WORK INSTRUCTION:
From the first line of the entries below through the line bearing "purple line: (444, 46) -> (295, 65), moved", write out each line exactly. Omit pictures.

(Shape scene image sequences)
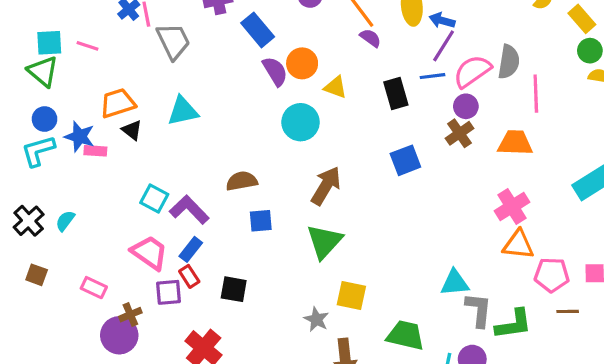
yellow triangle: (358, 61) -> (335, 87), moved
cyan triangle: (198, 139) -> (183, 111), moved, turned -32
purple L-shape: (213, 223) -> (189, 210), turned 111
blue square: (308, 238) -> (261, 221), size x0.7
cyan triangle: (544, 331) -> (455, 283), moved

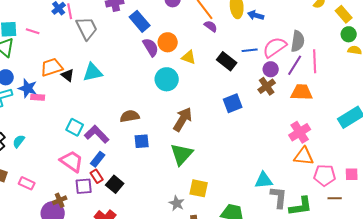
purple line: (444, 46) -> (295, 65), moved
black rectangle: (396, 94) -> (227, 61), turned -36
black triangle: (132, 130) -> (68, 75), moved
pink rectangle: (94, 288) -> (27, 183), moved
black square: (234, 289) -> (115, 184), moved, turned 30

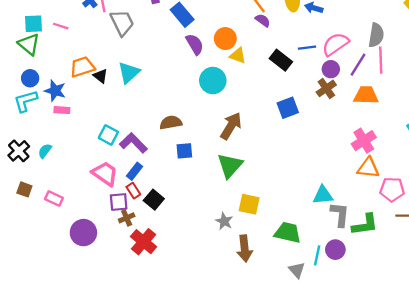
gray semicircle: (298, 41) -> (376, 35), moved
orange circle: (168, 42) -> (225, 39), moved
cyan triangle: (93, 72) -> (129, 73), turned -30
pink rectangle: (38, 97) -> (62, 110), moved
brown cross: (60, 200) -> (127, 218), moved

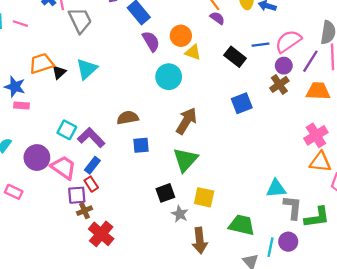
black triangle: (100, 76) -> (59, 72), turned 40
black square: (154, 200) -> (165, 193), moved, turned 30
purple circle: (83, 233) -> (37, 158), moved

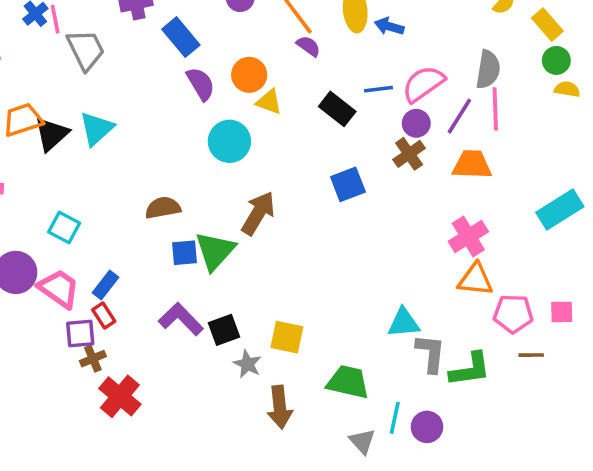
black triangle: (59, 72) -> (52, 134), size x1.5
purple L-shape: (91, 138) -> (181, 319), moved
green triangle: (185, 160) -> (215, 251), moved
purple circle: (288, 242) -> (427, 427), moved

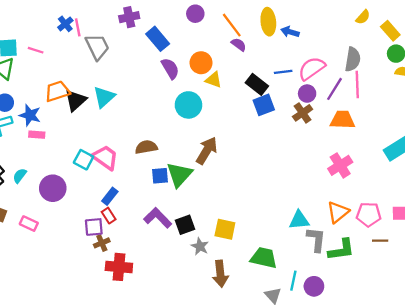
blue square: (348, 184) -> (264, 105), moved
orange triangle: (475, 280) -> (338, 212), moved, turned -45
pink trapezoid: (59, 289) -> (105, 157), moved
red cross: (120, 396) -> (119, 267), turned -35

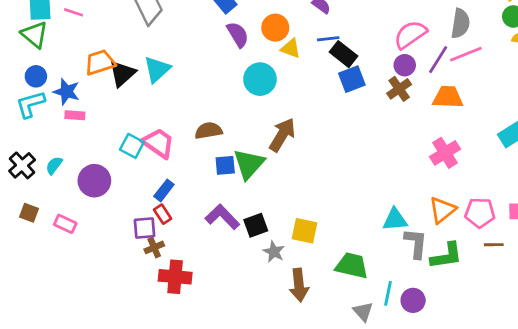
blue line: (283, 72) -> (328, 39), moved
pink line: (357, 84) -> (466, 54), turned 70

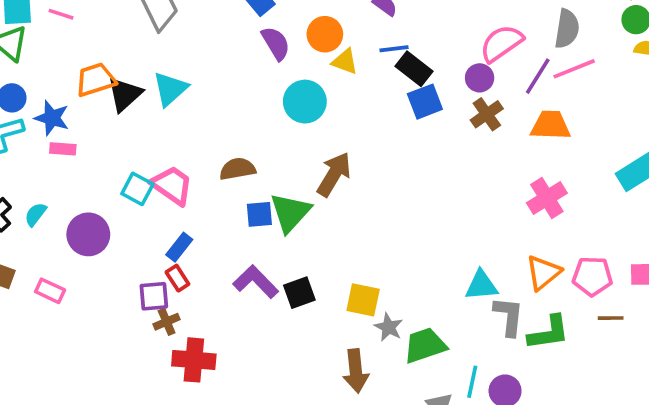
purple circle: (405, 65) -> (480, 78), moved
gray star: (274, 252) -> (389, 327), moved
green trapezoid: (352, 266) -> (425, 345), turned -32

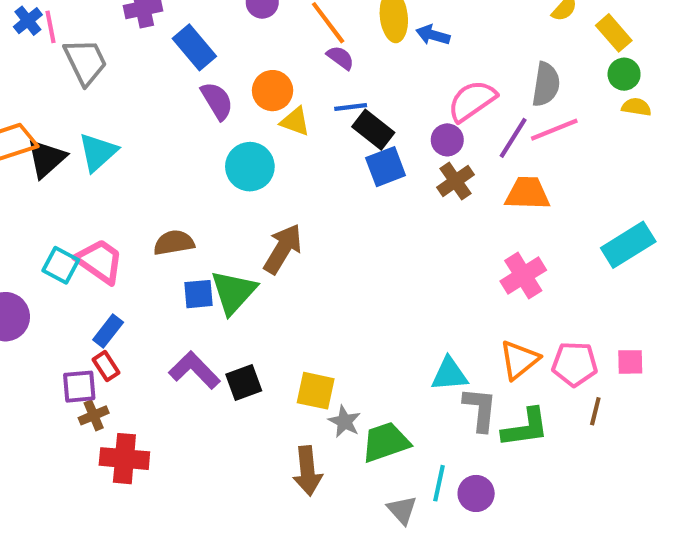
brown line: (611, 318) -> (595, 411), turned -75

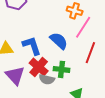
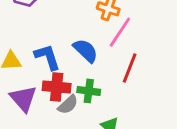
red cross: (39, 67) -> (57, 87), turned -36
gray semicircle: (47, 79) -> (68, 105), turned -56

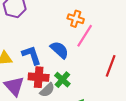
red line: (130, 68) -> (111, 66), moved
green cross: (89, 91) -> (62, 80), turned 35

RESPONSE TO THE EXERCISE:
yellow triangle: (358, 61) -> (335, 87), moved
cyan triangle: (198, 139) -> (183, 111), moved, turned -32
purple L-shape: (213, 223) -> (189, 210), turned 111
blue square: (308, 238) -> (261, 221), size x0.7
cyan triangle: (544, 331) -> (455, 283), moved

purple line: (444, 46) -> (295, 65), moved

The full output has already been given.